(Available data begins)
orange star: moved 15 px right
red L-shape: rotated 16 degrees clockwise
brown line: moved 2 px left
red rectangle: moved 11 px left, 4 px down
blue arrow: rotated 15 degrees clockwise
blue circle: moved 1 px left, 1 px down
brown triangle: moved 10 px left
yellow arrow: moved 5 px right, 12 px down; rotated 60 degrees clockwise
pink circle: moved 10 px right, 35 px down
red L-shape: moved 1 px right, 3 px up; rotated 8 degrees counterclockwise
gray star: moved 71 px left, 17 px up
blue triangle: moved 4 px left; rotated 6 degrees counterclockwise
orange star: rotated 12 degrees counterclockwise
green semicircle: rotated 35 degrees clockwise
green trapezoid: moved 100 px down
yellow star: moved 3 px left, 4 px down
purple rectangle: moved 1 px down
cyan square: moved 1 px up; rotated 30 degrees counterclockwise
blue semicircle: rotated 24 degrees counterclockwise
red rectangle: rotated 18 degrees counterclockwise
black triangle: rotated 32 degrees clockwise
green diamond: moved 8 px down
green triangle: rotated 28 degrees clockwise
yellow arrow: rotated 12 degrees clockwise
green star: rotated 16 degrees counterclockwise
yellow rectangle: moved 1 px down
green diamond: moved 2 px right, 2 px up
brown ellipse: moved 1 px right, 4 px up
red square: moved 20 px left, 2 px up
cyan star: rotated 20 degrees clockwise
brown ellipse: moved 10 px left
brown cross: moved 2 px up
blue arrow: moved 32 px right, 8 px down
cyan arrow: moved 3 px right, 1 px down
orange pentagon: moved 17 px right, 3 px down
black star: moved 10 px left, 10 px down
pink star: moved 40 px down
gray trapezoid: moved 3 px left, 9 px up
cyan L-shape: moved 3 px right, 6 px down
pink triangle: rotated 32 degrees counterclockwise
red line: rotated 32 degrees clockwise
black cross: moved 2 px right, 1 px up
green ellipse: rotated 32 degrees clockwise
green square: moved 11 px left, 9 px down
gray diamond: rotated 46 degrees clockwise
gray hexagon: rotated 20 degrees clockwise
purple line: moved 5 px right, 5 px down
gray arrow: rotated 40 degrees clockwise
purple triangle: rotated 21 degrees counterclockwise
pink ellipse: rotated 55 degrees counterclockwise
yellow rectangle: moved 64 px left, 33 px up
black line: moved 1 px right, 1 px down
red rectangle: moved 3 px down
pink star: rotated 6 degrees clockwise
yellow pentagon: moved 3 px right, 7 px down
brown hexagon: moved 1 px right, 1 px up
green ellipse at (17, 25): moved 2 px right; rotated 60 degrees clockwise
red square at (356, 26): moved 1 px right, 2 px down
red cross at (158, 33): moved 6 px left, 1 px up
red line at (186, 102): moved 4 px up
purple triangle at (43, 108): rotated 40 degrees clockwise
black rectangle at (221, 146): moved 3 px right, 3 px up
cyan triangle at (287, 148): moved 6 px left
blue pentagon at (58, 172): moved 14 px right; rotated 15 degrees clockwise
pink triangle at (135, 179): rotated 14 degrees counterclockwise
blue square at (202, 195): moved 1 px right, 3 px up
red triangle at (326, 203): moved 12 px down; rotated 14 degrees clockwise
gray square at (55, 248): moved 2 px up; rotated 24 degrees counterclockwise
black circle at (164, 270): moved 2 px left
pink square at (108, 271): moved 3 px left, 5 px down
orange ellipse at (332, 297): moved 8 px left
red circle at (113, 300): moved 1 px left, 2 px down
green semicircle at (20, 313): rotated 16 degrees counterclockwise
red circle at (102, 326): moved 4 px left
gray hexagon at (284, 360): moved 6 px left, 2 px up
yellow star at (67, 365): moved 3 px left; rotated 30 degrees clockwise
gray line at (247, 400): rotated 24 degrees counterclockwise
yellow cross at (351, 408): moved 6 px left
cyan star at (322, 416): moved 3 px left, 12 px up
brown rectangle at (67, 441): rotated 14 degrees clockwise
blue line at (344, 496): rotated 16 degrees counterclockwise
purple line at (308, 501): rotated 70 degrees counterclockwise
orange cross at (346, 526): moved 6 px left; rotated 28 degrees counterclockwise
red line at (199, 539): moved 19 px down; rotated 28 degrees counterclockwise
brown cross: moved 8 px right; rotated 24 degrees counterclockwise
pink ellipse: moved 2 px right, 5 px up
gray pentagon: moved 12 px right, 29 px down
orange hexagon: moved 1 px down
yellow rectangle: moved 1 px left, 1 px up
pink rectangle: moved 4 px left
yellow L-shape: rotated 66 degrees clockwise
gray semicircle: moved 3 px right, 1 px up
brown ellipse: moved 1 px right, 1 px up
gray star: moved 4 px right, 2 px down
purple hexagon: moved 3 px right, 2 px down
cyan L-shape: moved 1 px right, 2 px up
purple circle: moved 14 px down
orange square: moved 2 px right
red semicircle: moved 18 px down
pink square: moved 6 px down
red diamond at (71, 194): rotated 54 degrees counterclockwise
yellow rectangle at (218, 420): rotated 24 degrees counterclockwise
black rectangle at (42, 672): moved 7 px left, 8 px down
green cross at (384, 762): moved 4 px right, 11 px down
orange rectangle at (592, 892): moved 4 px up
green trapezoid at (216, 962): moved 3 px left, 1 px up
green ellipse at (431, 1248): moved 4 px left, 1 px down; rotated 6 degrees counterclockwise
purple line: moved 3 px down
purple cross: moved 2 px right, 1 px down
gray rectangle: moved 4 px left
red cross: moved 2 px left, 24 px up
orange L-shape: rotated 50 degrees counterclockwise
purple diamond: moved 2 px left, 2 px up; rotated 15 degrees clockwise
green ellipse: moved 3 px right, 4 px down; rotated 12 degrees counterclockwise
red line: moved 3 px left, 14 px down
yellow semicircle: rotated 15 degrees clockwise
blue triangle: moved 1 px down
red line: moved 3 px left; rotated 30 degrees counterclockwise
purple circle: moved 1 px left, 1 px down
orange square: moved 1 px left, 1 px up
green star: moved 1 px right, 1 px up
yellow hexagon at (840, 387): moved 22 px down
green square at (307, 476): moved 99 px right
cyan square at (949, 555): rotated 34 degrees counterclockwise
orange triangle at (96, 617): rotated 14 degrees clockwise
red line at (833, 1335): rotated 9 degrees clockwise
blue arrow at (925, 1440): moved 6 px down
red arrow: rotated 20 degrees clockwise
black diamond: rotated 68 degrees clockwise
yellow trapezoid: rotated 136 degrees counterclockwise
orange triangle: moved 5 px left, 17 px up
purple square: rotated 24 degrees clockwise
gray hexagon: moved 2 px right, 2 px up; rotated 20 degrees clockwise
(Available data ends)
§ What you should do
Extract each line from the entries above that contains the string "pentagon".

§ Result of this exercise
orange pentagon: moved 17 px right, 3 px down
yellow pentagon: moved 3 px right, 7 px down
blue pentagon at (58, 172): moved 14 px right; rotated 15 degrees clockwise
gray pentagon: moved 12 px right, 29 px down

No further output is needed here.